| Work order |
Retype the data that follows exactly. No pictures belong in the copy.

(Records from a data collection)
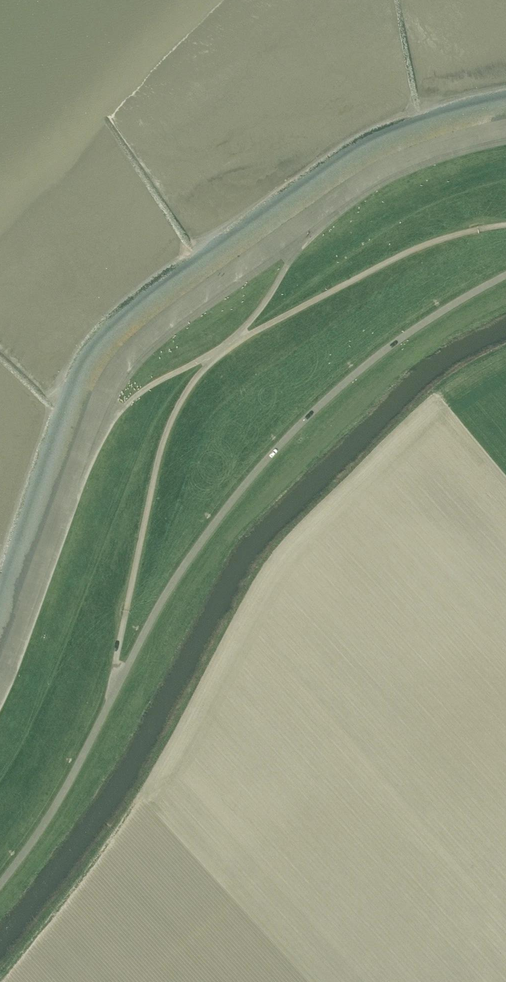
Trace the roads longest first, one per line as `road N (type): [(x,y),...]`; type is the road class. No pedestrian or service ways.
road 1 (unclassified): [(114,697),(201,545),(262,467),(397,344),(505,276)]
road 2 (unclassified): [(114,697),(157,451),(171,414),(214,353)]
road 3 (unclassified): [(214,353),(434,243),(505,229)]
road 4 (unclassified): [(0,886),(36,838),(114,697)]
road 5 (unclassified): [(214,353),(327,210)]
road 6 (unclassified): [(81,465),(150,388),(214,353)]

| Written response |
Trace the roads longest first, one per line as `road N (type): [(x,y),...]`; type is the road class. No pedestrian or service ways.
road 1 (unclassified): [(114,697),(201,545),(262,467),(397,344),(505,276)]
road 2 (unclassified): [(114,697),(157,451),(171,414),(214,353)]
road 3 (unclassified): [(214,353),(434,243),(505,229)]
road 4 (unclassified): [(0,886),(36,838),(114,697)]
road 5 (unclassified): [(214,353),(327,210)]
road 6 (unclassified): [(81,465),(150,388),(214,353)]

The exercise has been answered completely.